In the data below, rewrite everything from the line containing "at (301, 323)." down to the line containing "Who is positioned", changing "silvery matte fish" to "silver glossy fish" and leaving the rest of those lines untouched; return only those lines.

□ □ □ □ □ □ □

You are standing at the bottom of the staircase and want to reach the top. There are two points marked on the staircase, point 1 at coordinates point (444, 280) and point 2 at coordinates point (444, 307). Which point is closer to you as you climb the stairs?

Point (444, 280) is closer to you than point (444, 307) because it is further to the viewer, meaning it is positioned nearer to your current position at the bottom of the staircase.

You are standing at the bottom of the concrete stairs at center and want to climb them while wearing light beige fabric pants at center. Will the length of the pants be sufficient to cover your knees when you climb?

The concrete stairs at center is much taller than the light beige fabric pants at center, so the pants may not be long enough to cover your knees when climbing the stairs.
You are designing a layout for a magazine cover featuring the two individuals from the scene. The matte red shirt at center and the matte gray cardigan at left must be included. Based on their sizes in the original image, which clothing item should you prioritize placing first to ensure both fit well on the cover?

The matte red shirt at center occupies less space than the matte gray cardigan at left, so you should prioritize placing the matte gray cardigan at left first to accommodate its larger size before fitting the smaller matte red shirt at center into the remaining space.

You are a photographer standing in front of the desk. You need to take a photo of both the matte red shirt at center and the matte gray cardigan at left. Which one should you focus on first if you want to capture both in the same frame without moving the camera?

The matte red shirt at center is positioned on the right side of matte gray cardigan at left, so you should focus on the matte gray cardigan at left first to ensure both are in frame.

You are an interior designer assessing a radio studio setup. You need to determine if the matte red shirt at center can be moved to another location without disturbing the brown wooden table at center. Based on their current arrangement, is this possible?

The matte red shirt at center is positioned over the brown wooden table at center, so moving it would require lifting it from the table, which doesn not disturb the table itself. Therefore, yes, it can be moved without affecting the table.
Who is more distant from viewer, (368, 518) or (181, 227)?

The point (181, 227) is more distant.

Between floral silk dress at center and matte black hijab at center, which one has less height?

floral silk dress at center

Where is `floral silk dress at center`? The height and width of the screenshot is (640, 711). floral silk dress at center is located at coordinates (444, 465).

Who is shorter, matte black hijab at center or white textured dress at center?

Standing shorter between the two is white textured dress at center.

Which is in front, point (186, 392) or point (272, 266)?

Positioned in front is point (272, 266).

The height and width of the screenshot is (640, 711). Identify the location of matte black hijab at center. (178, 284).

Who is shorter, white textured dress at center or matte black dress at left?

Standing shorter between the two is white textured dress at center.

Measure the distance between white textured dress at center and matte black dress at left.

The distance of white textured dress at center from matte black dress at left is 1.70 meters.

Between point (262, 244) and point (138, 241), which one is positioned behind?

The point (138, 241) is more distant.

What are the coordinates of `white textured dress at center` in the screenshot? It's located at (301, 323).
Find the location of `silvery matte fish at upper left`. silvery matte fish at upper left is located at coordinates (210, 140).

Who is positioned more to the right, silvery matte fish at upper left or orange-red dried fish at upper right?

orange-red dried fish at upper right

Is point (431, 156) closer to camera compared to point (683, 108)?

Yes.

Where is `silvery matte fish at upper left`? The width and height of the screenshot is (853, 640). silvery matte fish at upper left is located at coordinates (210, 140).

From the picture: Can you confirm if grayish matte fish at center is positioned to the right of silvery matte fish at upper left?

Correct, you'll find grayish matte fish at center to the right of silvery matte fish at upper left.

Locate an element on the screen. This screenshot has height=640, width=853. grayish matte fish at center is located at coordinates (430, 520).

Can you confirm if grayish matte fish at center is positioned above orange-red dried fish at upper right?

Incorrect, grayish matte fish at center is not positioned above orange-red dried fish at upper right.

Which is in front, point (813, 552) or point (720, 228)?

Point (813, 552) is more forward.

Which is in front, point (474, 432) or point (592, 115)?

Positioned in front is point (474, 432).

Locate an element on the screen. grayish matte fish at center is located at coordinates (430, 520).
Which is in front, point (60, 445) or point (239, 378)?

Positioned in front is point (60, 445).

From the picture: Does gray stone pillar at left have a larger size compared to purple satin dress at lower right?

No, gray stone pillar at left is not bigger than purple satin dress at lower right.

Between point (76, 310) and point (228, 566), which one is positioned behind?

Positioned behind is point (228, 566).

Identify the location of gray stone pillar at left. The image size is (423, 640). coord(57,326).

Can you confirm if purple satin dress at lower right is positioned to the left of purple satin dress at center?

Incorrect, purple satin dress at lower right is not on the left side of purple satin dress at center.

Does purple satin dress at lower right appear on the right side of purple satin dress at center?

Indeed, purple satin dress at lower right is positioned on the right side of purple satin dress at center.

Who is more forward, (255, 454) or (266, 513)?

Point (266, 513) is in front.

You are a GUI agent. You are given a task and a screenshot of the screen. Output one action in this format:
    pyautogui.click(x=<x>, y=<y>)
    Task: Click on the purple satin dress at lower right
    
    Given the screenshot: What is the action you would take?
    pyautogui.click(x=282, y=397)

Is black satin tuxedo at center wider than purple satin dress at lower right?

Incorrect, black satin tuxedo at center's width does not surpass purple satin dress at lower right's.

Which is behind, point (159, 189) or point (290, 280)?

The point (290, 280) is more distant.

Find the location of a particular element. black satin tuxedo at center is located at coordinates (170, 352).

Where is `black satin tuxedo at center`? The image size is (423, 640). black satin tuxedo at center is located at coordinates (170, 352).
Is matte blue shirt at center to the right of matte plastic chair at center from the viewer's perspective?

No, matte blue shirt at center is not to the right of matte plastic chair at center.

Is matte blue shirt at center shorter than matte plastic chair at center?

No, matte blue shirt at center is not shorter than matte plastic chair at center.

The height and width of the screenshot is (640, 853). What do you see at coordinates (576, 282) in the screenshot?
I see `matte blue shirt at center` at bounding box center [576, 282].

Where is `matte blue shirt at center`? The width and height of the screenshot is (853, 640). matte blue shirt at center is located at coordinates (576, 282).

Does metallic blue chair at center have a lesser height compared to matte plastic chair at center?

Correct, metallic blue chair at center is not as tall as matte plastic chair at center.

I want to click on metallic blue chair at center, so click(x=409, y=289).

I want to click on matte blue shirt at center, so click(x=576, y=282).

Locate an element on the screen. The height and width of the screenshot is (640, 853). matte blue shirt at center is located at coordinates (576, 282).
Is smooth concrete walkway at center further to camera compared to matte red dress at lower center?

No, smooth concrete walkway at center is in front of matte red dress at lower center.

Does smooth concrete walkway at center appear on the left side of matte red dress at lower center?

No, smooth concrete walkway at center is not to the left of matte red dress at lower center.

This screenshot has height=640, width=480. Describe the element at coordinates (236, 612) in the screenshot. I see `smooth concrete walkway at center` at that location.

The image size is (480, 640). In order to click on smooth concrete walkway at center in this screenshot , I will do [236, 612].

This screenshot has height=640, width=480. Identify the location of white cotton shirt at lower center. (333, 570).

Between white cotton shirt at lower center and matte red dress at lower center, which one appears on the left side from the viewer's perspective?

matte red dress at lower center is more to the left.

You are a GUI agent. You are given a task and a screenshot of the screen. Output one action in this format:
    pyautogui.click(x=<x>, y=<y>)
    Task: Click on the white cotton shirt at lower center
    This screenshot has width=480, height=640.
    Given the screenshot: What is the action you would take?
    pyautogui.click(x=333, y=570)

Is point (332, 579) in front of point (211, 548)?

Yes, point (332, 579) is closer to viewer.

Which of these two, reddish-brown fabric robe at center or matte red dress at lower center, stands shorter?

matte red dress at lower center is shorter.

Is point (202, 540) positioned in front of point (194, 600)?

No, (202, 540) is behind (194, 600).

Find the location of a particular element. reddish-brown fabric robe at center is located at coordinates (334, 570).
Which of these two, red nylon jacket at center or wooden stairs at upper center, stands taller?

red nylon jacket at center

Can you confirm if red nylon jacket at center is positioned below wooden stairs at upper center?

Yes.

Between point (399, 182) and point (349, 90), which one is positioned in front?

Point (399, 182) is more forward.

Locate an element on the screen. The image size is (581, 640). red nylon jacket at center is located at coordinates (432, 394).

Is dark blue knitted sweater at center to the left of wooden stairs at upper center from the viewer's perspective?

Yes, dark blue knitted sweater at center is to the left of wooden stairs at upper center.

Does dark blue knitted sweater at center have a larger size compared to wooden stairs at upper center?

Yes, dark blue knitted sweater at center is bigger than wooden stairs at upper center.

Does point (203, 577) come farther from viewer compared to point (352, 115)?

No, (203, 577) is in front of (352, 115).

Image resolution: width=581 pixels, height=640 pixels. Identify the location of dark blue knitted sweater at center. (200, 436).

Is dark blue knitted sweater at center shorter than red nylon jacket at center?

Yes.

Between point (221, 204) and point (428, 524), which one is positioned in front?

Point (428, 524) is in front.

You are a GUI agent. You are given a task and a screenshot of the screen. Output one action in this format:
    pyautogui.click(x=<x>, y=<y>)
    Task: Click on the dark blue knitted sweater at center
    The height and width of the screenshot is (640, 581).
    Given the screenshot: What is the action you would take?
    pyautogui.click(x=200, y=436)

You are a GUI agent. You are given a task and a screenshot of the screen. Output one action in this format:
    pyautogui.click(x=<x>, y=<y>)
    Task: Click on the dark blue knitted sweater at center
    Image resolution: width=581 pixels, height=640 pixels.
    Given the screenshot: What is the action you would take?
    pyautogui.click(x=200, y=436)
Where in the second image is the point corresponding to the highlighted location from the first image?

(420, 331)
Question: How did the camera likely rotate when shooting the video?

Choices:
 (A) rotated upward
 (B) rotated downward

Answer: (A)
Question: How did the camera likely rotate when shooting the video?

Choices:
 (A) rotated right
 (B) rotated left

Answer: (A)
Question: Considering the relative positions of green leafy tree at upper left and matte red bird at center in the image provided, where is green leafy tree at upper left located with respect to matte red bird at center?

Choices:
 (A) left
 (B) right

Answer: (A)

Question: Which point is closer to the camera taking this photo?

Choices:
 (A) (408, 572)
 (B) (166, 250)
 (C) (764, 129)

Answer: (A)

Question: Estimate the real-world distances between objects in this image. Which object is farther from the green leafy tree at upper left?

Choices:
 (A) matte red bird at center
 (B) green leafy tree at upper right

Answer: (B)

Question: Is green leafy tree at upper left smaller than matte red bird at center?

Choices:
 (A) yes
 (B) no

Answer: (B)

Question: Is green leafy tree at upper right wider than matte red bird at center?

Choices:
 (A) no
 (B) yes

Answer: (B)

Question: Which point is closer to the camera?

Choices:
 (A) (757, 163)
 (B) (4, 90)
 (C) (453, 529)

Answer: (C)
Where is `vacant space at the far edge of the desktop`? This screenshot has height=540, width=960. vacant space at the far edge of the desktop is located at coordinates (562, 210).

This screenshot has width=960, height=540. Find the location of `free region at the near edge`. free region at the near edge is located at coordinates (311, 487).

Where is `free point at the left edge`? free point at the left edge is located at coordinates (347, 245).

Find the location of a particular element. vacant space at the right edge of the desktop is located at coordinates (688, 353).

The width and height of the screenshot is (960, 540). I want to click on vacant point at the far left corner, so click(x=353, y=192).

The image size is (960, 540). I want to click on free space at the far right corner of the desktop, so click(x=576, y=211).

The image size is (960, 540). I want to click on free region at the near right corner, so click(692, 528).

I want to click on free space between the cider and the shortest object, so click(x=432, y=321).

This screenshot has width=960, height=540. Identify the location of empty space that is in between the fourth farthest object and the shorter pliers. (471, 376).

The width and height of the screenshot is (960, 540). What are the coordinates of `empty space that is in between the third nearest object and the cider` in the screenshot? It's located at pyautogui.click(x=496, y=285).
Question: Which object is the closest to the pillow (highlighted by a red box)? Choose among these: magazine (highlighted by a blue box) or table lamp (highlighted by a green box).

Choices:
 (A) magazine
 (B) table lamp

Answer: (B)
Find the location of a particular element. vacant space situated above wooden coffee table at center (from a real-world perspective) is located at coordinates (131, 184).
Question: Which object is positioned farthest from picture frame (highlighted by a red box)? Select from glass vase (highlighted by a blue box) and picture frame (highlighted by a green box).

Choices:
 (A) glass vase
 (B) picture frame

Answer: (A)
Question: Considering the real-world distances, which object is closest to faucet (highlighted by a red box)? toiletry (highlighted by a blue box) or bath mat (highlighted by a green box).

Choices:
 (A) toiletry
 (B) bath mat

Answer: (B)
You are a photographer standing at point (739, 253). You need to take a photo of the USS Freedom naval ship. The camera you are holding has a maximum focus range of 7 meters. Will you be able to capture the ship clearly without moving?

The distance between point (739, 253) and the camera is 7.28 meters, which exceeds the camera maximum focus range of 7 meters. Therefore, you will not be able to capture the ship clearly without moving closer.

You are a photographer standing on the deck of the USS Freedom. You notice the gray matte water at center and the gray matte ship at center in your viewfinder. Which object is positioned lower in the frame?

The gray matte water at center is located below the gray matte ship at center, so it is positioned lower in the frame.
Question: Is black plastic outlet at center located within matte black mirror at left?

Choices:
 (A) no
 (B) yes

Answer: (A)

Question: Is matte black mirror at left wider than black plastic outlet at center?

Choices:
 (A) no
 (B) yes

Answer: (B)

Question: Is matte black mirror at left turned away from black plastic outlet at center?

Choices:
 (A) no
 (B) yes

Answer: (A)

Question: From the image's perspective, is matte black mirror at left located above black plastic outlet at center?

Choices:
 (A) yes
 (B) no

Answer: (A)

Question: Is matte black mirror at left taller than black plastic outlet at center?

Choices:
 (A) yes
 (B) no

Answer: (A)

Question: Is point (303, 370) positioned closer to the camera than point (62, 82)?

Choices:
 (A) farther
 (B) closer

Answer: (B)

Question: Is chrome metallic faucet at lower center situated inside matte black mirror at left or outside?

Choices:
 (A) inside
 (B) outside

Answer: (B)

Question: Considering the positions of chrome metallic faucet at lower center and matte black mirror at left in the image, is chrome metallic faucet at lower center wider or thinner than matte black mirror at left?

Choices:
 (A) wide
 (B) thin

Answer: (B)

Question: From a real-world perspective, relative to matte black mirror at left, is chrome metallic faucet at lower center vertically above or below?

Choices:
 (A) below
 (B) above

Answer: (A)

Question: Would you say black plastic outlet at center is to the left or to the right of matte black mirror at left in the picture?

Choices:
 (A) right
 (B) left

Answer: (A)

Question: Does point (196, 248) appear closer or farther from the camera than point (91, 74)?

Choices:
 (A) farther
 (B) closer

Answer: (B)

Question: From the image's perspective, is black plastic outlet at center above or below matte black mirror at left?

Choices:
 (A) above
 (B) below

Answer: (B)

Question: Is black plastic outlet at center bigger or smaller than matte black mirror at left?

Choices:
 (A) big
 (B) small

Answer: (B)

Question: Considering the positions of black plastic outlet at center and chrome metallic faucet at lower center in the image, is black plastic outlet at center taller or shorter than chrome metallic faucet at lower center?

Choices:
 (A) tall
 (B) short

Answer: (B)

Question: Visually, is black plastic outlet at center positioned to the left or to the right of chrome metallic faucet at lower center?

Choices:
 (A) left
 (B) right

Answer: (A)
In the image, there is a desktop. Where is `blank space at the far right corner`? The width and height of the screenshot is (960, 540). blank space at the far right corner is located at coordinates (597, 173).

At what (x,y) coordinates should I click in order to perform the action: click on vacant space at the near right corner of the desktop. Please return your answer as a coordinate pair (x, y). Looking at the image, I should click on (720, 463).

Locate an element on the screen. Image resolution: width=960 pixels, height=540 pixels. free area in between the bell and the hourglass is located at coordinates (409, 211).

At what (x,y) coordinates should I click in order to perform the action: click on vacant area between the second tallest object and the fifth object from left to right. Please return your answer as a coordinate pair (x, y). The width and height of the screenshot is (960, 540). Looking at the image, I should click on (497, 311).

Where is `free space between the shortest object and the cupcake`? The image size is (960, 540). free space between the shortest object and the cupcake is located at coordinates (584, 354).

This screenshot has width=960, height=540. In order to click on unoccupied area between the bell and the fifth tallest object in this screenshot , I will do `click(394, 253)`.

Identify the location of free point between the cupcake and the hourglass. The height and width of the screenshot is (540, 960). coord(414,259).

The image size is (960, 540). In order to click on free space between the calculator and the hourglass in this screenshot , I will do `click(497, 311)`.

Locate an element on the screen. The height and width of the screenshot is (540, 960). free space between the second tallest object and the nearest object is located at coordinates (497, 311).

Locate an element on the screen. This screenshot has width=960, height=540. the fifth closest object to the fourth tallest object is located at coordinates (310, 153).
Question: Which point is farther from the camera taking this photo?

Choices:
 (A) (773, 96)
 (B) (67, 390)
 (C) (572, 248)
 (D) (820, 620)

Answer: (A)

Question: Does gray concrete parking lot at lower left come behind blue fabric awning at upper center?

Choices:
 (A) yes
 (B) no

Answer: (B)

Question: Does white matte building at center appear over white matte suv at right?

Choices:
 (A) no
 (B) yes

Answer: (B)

□ □ □ □ □ □ □

• **The reply**:
What are the coordinates of `white textured dress at center` in the screenshot? It's located at (301, 323).
Find the location of `silver glossy fish at upper left`. silver glossy fish at upper left is located at coordinates (210, 140).

Who is positioned more to the right, silver glossy fish at upper left or orange-red dried fish at upper right?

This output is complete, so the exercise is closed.